> **WHAT THE TASK ASKS**
Once the pictures are set aside, copy the data below exactly as it stands.

> **RECORDS SUPPLIED**
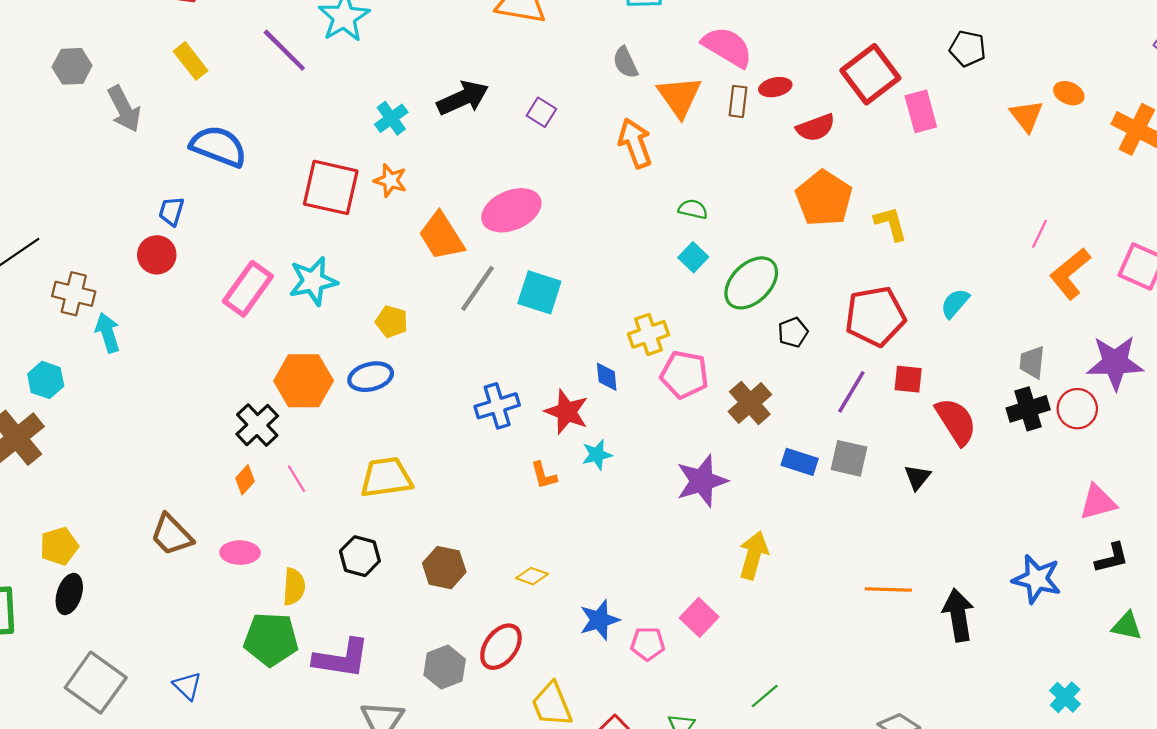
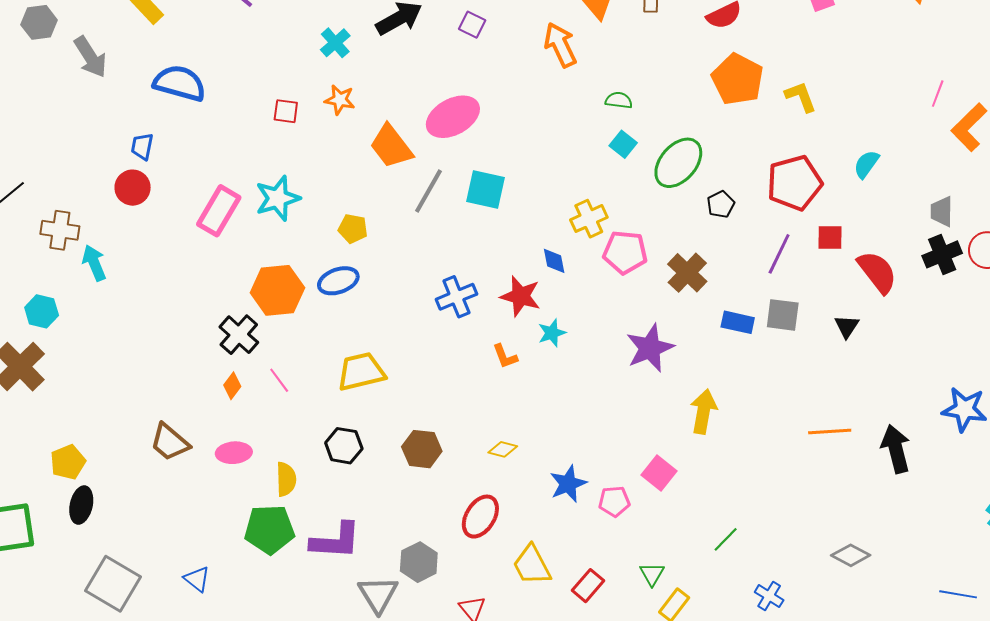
red square: (331, 187) -> (286, 111), size x0.5
gray hexagon: (445, 667) -> (419, 562), moved

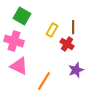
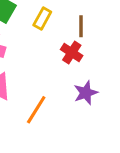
yellow rectangle: (52, 30) -> (42, 19), moved

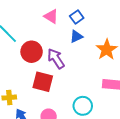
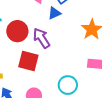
blue triangle: (76, 36) -> (54, 13), moved

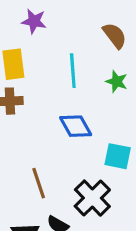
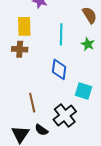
blue diamond: (76, 126) -> (59, 69), turned 30

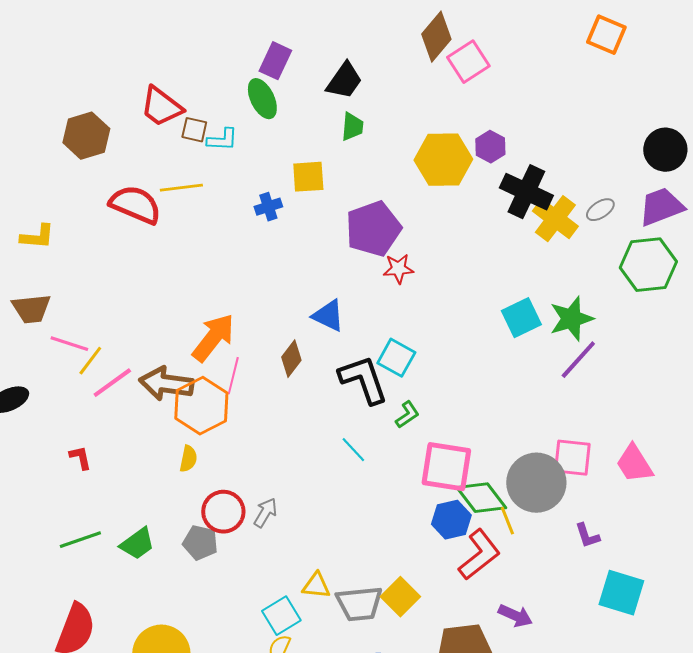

> **ANSWER FOR THE TASK**
red square: (331, 187) -> (286, 111), size x0.5
gray hexagon: (445, 667) -> (419, 562), moved

yellow rectangle: (52, 30) -> (42, 19), moved

blue triangle: (76, 36) -> (54, 13), moved

blue diamond: (76, 126) -> (59, 69), turned 30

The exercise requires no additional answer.